Supplied data section start

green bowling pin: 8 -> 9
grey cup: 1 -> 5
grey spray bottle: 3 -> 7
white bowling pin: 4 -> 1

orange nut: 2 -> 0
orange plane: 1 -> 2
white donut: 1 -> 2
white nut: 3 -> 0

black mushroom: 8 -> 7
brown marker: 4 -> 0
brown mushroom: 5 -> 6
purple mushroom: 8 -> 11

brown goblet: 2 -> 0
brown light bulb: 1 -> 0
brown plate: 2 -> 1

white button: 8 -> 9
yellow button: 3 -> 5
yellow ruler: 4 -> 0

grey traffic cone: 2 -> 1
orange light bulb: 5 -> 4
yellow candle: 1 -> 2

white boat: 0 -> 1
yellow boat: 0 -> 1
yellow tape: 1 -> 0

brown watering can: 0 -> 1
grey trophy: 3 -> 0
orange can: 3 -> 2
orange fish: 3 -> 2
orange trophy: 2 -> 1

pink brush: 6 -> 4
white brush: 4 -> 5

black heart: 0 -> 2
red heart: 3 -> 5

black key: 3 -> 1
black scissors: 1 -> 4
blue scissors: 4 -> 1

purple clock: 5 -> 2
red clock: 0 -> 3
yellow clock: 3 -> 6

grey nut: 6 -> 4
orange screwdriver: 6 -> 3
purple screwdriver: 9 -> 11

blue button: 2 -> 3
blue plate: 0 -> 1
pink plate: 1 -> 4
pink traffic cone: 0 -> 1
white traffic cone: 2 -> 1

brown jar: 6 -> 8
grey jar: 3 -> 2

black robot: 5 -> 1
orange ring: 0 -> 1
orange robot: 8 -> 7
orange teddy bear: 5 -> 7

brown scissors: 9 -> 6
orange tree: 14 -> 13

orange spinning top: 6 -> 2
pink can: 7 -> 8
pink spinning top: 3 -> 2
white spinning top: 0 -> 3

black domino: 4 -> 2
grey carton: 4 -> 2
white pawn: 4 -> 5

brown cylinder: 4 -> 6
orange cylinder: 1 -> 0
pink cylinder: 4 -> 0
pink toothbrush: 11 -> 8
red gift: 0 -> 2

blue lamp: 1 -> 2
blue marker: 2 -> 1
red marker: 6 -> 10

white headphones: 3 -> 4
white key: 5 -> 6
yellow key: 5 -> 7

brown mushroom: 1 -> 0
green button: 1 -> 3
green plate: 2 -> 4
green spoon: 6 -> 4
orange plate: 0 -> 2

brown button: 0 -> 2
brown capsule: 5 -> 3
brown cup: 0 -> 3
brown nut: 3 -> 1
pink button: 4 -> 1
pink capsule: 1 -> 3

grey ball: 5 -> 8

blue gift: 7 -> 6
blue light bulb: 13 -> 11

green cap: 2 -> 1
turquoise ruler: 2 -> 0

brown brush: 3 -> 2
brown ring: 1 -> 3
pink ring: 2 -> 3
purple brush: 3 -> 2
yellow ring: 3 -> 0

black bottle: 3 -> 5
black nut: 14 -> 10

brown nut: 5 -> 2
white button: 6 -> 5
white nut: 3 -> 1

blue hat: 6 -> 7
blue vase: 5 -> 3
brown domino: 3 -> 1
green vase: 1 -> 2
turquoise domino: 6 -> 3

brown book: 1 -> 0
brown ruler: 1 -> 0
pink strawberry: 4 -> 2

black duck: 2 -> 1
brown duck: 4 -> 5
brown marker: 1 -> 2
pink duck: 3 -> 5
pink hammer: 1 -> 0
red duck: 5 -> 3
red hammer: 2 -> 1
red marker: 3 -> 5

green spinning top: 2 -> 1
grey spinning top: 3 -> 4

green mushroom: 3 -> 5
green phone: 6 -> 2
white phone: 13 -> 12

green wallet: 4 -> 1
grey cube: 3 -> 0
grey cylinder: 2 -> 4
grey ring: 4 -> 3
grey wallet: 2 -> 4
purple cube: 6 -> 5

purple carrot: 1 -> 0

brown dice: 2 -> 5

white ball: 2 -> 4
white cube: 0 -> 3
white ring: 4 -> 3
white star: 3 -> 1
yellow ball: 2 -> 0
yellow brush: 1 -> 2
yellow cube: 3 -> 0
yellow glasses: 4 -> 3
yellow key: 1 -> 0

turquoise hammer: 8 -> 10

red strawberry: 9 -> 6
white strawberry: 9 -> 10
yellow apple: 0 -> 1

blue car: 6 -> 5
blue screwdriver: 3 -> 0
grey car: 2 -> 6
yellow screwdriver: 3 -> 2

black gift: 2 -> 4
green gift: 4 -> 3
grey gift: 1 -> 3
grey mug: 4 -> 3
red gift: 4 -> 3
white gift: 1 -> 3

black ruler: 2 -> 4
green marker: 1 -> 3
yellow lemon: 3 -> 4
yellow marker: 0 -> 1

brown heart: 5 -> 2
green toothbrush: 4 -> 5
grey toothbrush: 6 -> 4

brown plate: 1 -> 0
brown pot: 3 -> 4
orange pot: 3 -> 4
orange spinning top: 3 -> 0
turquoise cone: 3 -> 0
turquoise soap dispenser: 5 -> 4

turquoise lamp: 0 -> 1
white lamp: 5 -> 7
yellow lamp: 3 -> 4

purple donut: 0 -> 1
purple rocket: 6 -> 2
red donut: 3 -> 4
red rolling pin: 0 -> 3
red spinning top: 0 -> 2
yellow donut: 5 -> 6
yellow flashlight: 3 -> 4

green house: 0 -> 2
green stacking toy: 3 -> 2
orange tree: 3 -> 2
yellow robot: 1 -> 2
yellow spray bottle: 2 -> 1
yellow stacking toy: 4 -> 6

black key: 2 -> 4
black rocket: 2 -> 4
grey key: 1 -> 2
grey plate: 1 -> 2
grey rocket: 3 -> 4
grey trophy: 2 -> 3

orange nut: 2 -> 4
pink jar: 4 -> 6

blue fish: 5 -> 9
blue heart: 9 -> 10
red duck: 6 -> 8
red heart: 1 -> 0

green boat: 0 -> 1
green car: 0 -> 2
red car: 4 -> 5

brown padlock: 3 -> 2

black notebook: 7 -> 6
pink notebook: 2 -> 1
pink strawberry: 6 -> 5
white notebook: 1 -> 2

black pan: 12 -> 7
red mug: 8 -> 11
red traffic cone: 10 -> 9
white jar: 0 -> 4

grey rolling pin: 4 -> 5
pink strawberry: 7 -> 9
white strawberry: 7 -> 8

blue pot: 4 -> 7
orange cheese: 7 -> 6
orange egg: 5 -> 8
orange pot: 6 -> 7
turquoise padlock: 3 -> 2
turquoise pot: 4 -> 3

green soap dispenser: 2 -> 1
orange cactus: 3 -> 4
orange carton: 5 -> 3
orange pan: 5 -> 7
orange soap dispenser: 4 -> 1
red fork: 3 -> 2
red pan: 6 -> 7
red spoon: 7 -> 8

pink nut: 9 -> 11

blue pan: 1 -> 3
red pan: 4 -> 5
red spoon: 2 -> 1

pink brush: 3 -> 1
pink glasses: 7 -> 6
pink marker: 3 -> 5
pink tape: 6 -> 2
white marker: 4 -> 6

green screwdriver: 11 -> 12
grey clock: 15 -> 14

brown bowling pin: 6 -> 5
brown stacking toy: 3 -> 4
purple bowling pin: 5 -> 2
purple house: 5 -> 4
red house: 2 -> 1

Supplied data section end

▶ What you will do:
Retype the data exactly as it reads.

▶ Output of the task:
green bowling pin: 8 -> 9
grey cup: 1 -> 5
grey spray bottle: 3 -> 7
white bowling pin: 4 -> 1

orange nut: 2 -> 0
orange plane: 1 -> 2
white donut: 1 -> 2
white nut: 3 -> 0

black mushroom: 8 -> 7
brown marker: 4 -> 0
brown mushroom: 5 -> 6
purple mushroom: 8 -> 11

brown goblet: 2 -> 0
brown light bulb: 1 -> 0
brown plate: 2 -> 1

white button: 8 -> 9
yellow button: 3 -> 5
yellow ruler: 4 -> 0

grey traffic cone: 2 -> 1
orange light bulb: 5 -> 4
yellow candle: 1 -> 2

white boat: 0 -> 1
yellow boat: 0 -> 1
yellow tape: 1 -> 0

brown watering can: 0 -> 1
grey trophy: 3 -> 0
orange can: 3 -> 2
orange fish: 3 -> 2
orange trophy: 2 -> 1

pink brush: 6 -> 4
white brush: 4 -> 5

black heart: 0 -> 2
red heart: 3 -> 5

black key: 3 -> 1
black scissors: 1 -> 4
blue scissors: 4 -> 1

purple clock: 5 -> 2
red clock: 0 -> 3
yellow clock: 3 -> 6

grey nut: 6 -> 4
orange screwdriver: 6 -> 3
purple screwdriver: 9 -> 11

blue button: 2 -> 3
blue plate: 0 -> 1
pink plate: 1 -> 4
pink traffic cone: 0 -> 1
white traffic cone: 2 -> 1

brown jar: 6 -> 8
grey jar: 3 -> 2

black robot: 5 -> 1
orange ring: 0 -> 1
orange robot: 8 -> 7
orange teddy bear: 5 -> 7

brown scissors: 9 -> 6
orange tree: 14 -> 13

orange spinning top: 6 -> 2
pink can: 7 -> 8
pink spinning top: 3 -> 2
white spinning top: 0 -> 3

black domino: 4 -> 2
grey carton: 4 -> 2
white pawn: 4 -> 5

brown cylinder: 4 -> 6
orange cylinder: 1 -> 0
pink cylinder: 4 -> 0
pink toothbrush: 11 -> 8
red gift: 0 -> 2

blue lamp: 1 -> 2
blue marker: 2 -> 1
red marker: 6 -> 10

white headphones: 3 -> 4
white key: 5 -> 6
yellow key: 5 -> 7

brown mushroom: 1 -> 0
green button: 1 -> 3
green plate: 2 -> 4
green spoon: 6 -> 4
orange plate: 0 -> 2

brown button: 0 -> 2
brown capsule: 5 -> 3
brown cup: 0 -> 3
brown nut: 3 -> 1
pink button: 4 -> 1
pink capsule: 1 -> 3

grey ball: 5 -> 8

blue gift: 7 -> 6
blue light bulb: 13 -> 11

green cap: 2 -> 1
turquoise ruler: 2 -> 0

brown brush: 3 -> 2
brown ring: 1 -> 3
pink ring: 2 -> 3
purple brush: 3 -> 2
yellow ring: 3 -> 0

black bottle: 3 -> 5
black nut: 14 -> 10

brown nut: 5 -> 2
white button: 6 -> 5
white nut: 3 -> 1

blue hat: 6 -> 7
blue vase: 5 -> 3
brown domino: 3 -> 1
green vase: 1 -> 2
turquoise domino: 6 -> 3

brown book: 1 -> 0
brown ruler: 1 -> 0
pink strawberry: 4 -> 2

black duck: 2 -> 1
brown duck: 4 -> 5
brown marker: 1 -> 2
pink duck: 3 -> 5
pink hammer: 1 -> 0
red duck: 5 -> 3
red hammer: 2 -> 1
red marker: 3 -> 5

green spinning top: 2 -> 1
grey spinning top: 3 -> 4

green mushroom: 3 -> 5
green phone: 6 -> 2
white phone: 13 -> 12

green wallet: 4 -> 1
grey cube: 3 -> 0
grey cylinder: 2 -> 4
grey ring: 4 -> 3
grey wallet: 2 -> 4
purple cube: 6 -> 5

purple carrot: 1 -> 0

brown dice: 2 -> 5

white ball: 2 -> 4
white cube: 0 -> 3
white ring: 4 -> 3
white star: 3 -> 1
yellow ball: 2 -> 0
yellow brush: 1 -> 2
yellow cube: 3 -> 0
yellow glasses: 4 -> 3
yellow key: 1 -> 0

turquoise hammer: 8 -> 10

red strawberry: 9 -> 6
white strawberry: 9 -> 10
yellow apple: 0 -> 1

blue car: 6 -> 5
blue screwdriver: 3 -> 0
grey car: 2 -> 6
yellow screwdriver: 3 -> 2

black gift: 2 -> 4
green gift: 4 -> 3
grey gift: 1 -> 3
grey mug: 4 -> 3
red gift: 4 -> 3
white gift: 1 -> 3

black ruler: 2 -> 4
green marker: 1 -> 3
yellow lemon: 3 -> 4
yellow marker: 0 -> 1

brown heart: 5 -> 2
green toothbrush: 4 -> 5
grey toothbrush: 6 -> 4

brown plate: 1 -> 0
brown pot: 3 -> 4
orange pot: 3 -> 4
orange spinning top: 3 -> 0
turquoise cone: 3 -> 0
turquoise soap dispenser: 5 -> 4

turquoise lamp: 0 -> 1
white lamp: 5 -> 7
yellow lamp: 3 -> 4

purple donut: 0 -> 1
purple rocket: 6 -> 2
red donut: 3 -> 4
red rolling pin: 0 -> 3
red spinning top: 0 -> 2
yellow donut: 5 -> 6
yellow flashlight: 3 -> 4

green house: 0 -> 2
green stacking toy: 3 -> 2
orange tree: 3 -> 2
yellow robot: 1 -> 2
yellow spray bottle: 2 -> 1
yellow stacking toy: 4 -> 6

black key: 2 -> 4
black rocket: 2 -> 4
grey key: 1 -> 2
grey plate: 1 -> 2
grey rocket: 3 -> 4
grey trophy: 2 -> 3

orange nut: 2 -> 4
pink jar: 4 -> 6

blue fish: 5 -> 9
blue heart: 9 -> 10
red duck: 6 -> 8
red heart: 1 -> 0

green boat: 0 -> 1
green car: 0 -> 2
red car: 4 -> 5

brown padlock: 3 -> 2

black notebook: 7 -> 6
pink notebook: 2 -> 1
pink strawberry: 6 -> 5
white notebook: 1 -> 2

black pan: 12 -> 7
red mug: 8 -> 11
red traffic cone: 10 -> 9
white jar: 0 -> 4

grey rolling pin: 4 -> 5
pink strawberry: 7 -> 9
white strawberry: 7 -> 8

blue pot: 4 -> 7
orange cheese: 7 -> 6
orange egg: 5 -> 8
orange pot: 6 -> 7
turquoise padlock: 3 -> 2
turquoise pot: 4 -> 3

green soap dispenser: 2 -> 1
orange cactus: 3 -> 4
orange carton: 5 -> 3
orange pan: 5 -> 7
orange soap dispenser: 4 -> 1
red fork: 3 -> 2
red pan: 6 -> 7
red spoon: 7 -> 8

pink nut: 9 -> 11

blue pan: 1 -> 3
red pan: 4 -> 5
red spoon: 2 -> 1

pink brush: 3 -> 1
pink glasses: 7 -> 6
pink marker: 3 -> 5
pink tape: 6 -> 2
white marker: 4 -> 6

green screwdriver: 11 -> 12
grey clock: 15 -> 14

brown bowling pin: 6 -> 5
brown stacking toy: 3 -> 4
purple bowling pin: 5 -> 2
purple house: 5 -> 4
red house: 2 -> 1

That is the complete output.